Work instruction
Sort through the data and copy the lines holding the word "design".

Before-and-after coordinate records
※

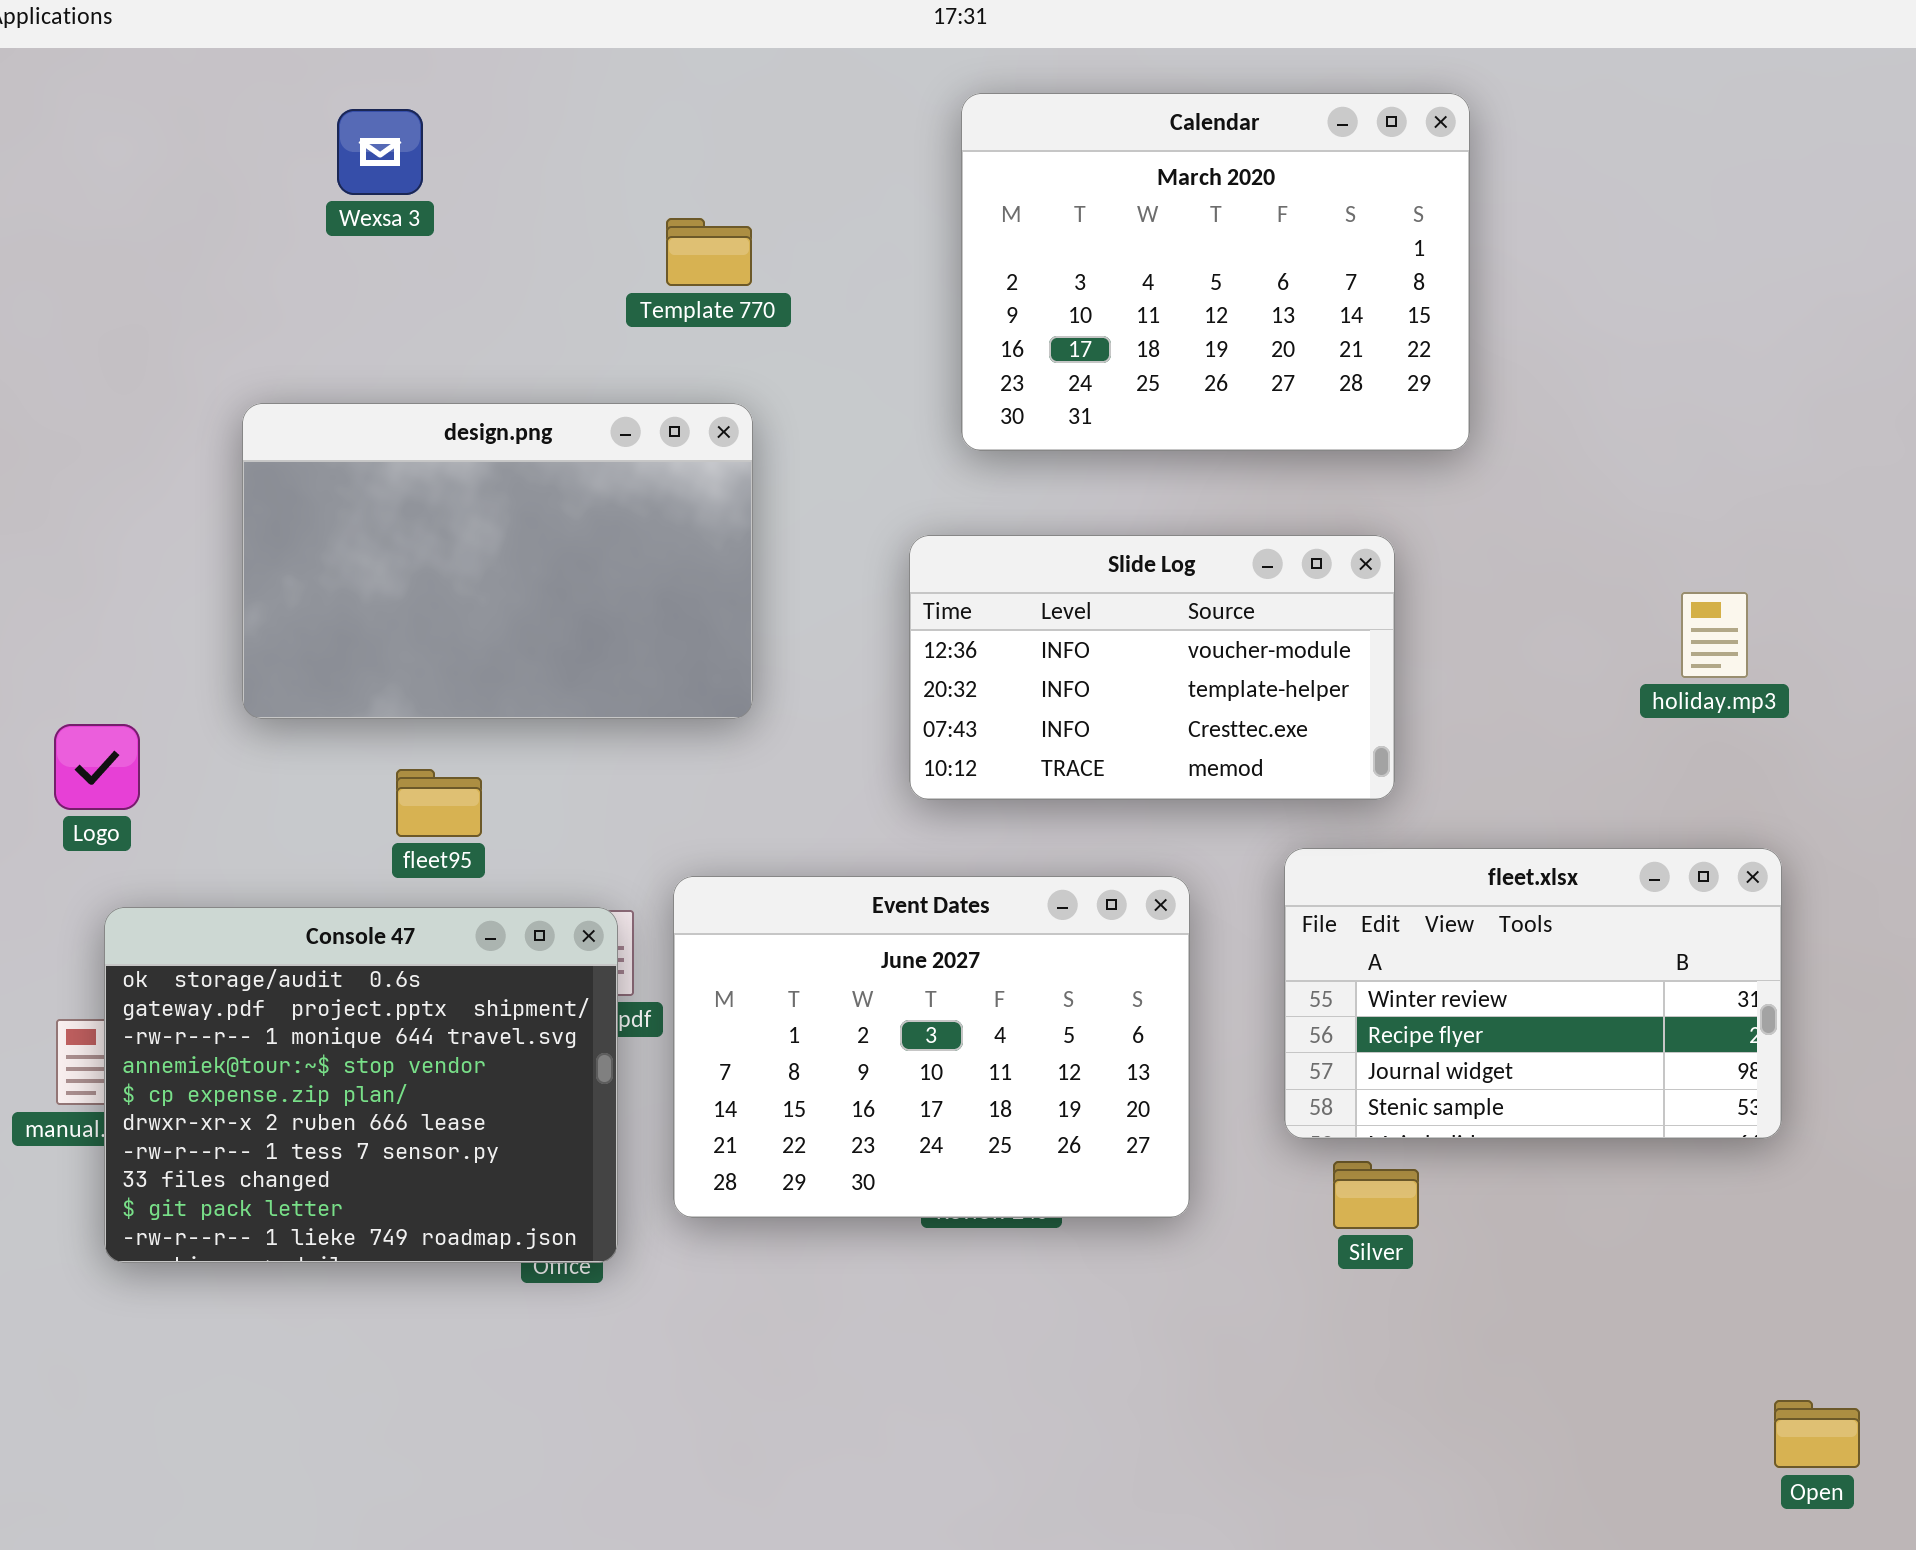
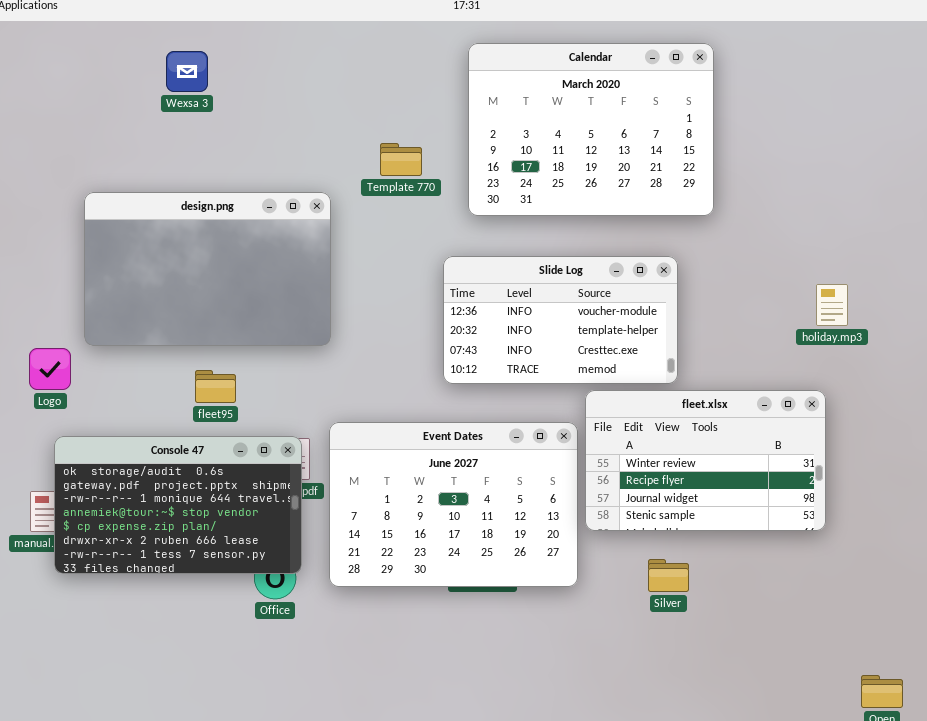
Template 770: [666,218,752,286] -> [380,143,422,176], moved
design.png: [242,403,753,719] -> [84,192,331,346], moved
fleet.xlsx: [1284,848,1782,1139] -> [585,390,826,531], moved
Console 47: [104,907,618,1263] -> [54,436,302,574], resized

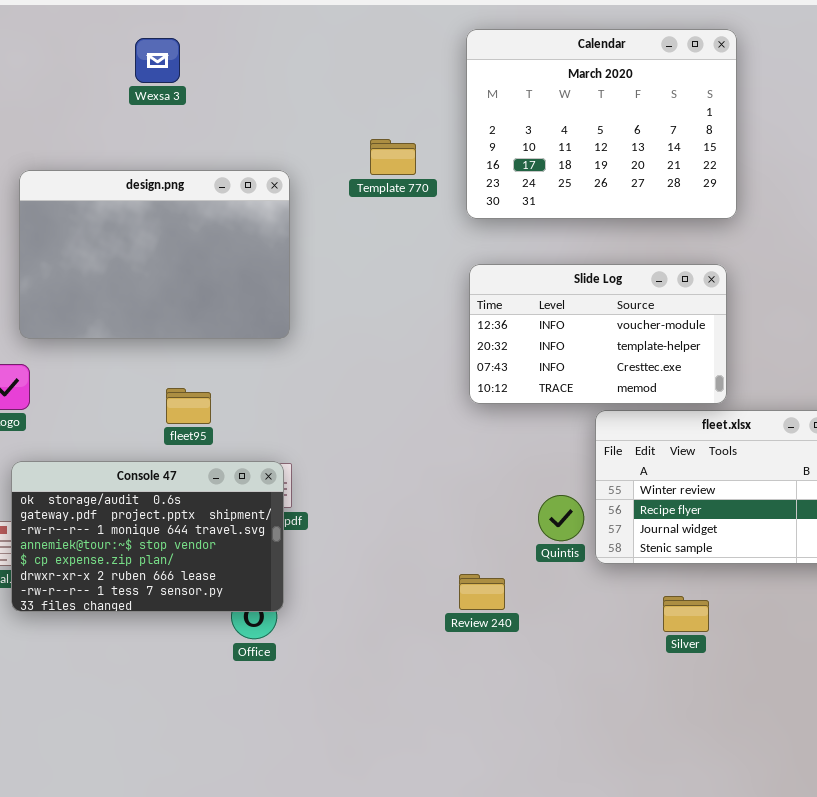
design.png: [84,192,331,346] -> [19,170,290,339], moved
Slide Log: [443,256,678,384] -> [469,264,727,404], moved
Event Dates: [329,422,578,587] -> none, closed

※

Reply to the task
design.png: [242,403,753,719] -> [84,192,331,346], moved
design.png: [84,192,331,346] -> [19,170,290,339], moved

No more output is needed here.